**Task material**.
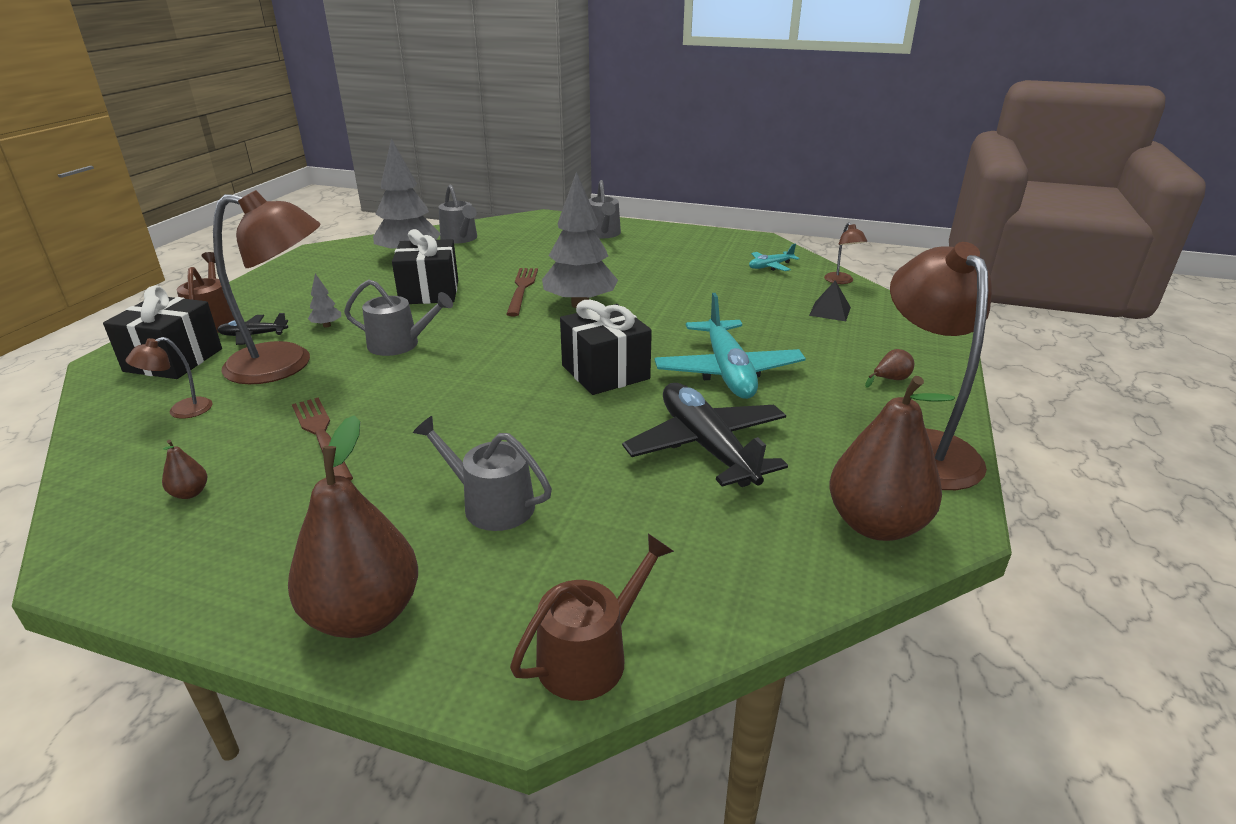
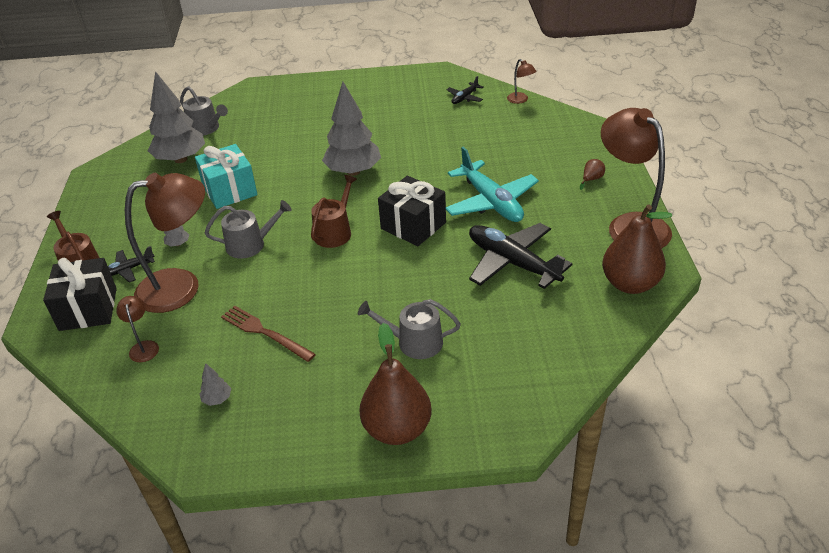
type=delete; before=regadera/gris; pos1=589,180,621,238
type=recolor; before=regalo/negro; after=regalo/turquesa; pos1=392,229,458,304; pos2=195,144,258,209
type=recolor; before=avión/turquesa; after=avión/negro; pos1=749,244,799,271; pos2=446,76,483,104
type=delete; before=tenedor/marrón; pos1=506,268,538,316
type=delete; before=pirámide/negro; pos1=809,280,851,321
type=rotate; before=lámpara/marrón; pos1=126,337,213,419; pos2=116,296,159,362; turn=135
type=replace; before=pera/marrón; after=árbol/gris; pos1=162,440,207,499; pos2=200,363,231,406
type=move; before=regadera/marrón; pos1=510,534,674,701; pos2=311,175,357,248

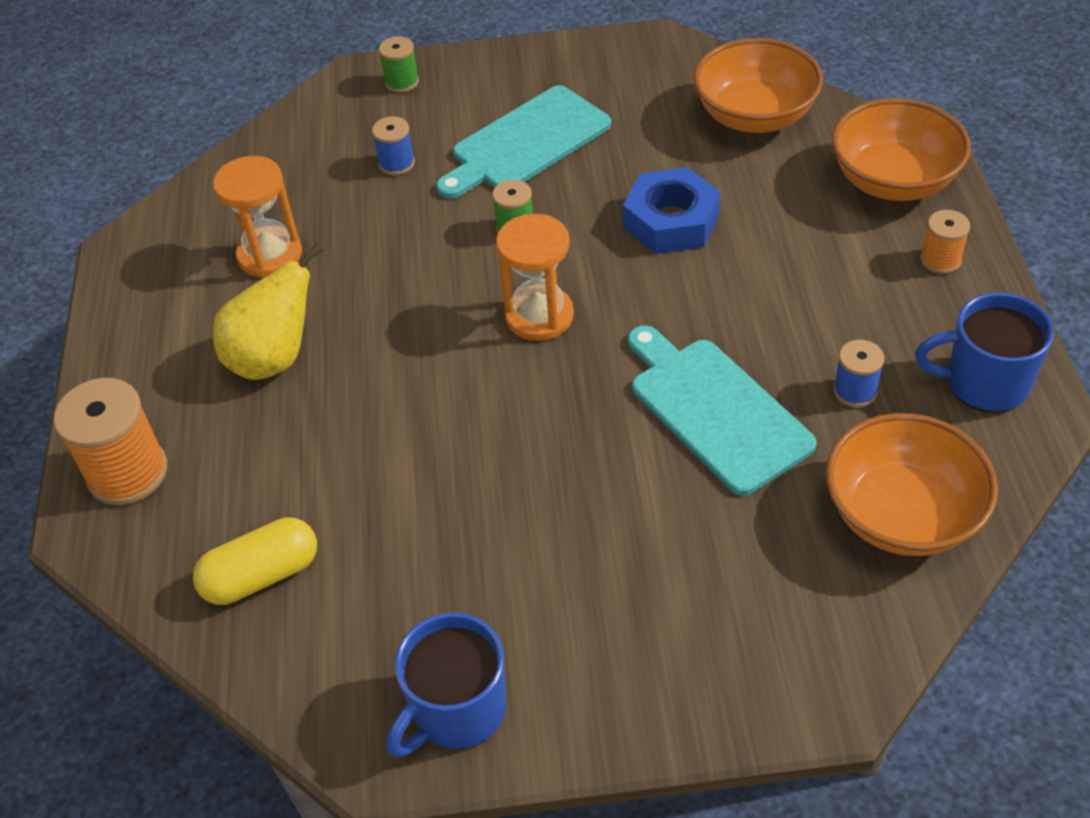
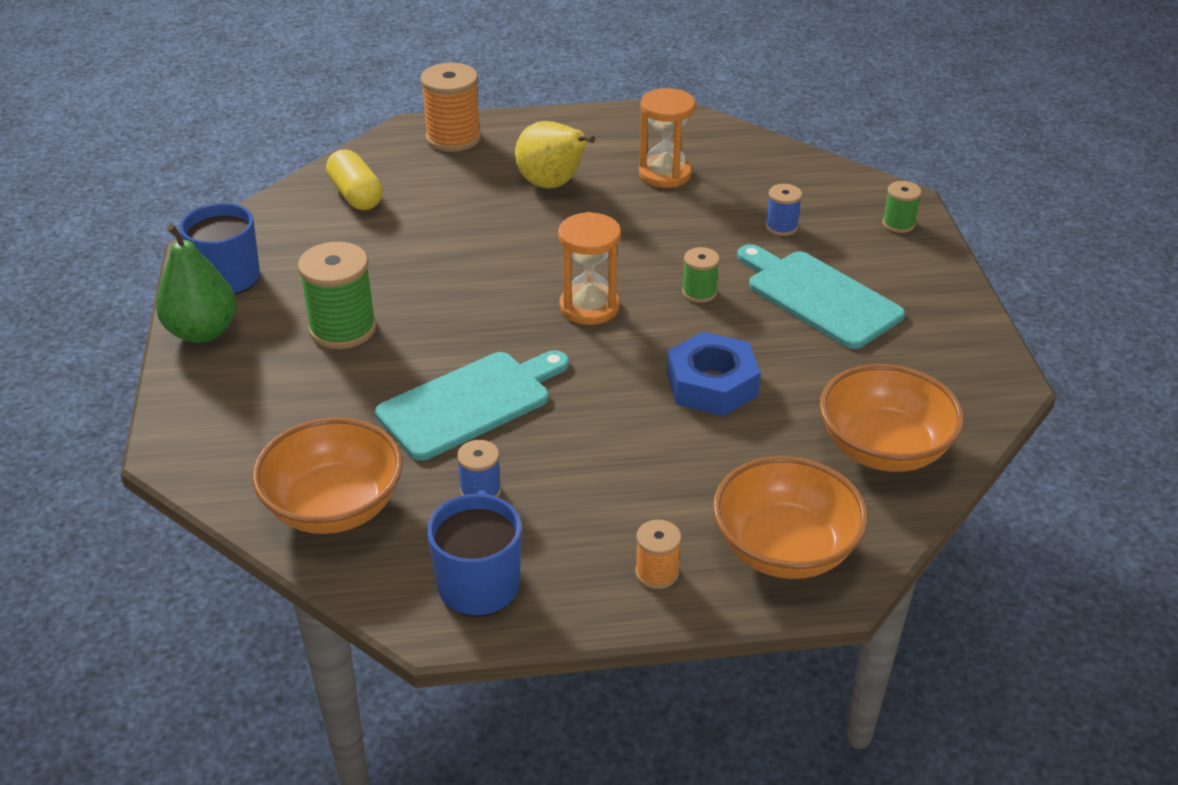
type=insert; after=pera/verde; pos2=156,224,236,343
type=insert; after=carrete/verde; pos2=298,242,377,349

**How to complete this task**. Copy all records exactly; omit images.

**Output below**.
type=delete; before=regadera/gris; pos1=589,180,621,238
type=recolor; before=regalo/negro; after=regalo/turquesa; pos1=392,229,458,304; pos2=195,144,258,209
type=recolor; before=avión/turquesa; after=avión/negro; pos1=749,244,799,271; pos2=446,76,483,104
type=delete; before=tenedor/marrón; pos1=506,268,538,316
type=delete; before=pirámide/negro; pos1=809,280,851,321
type=rotate; before=lámpara/marrón; pos1=126,337,213,419; pos2=116,296,159,362; turn=135
type=replace; before=pera/marrón; after=árbol/gris; pos1=162,440,207,499; pos2=200,363,231,406
type=move; before=regadera/marrón; pos1=510,534,674,701; pos2=311,175,357,248

type=insert; after=pera/verde; pos2=156,224,236,343
type=insert; after=carrete/verde; pos2=298,242,377,349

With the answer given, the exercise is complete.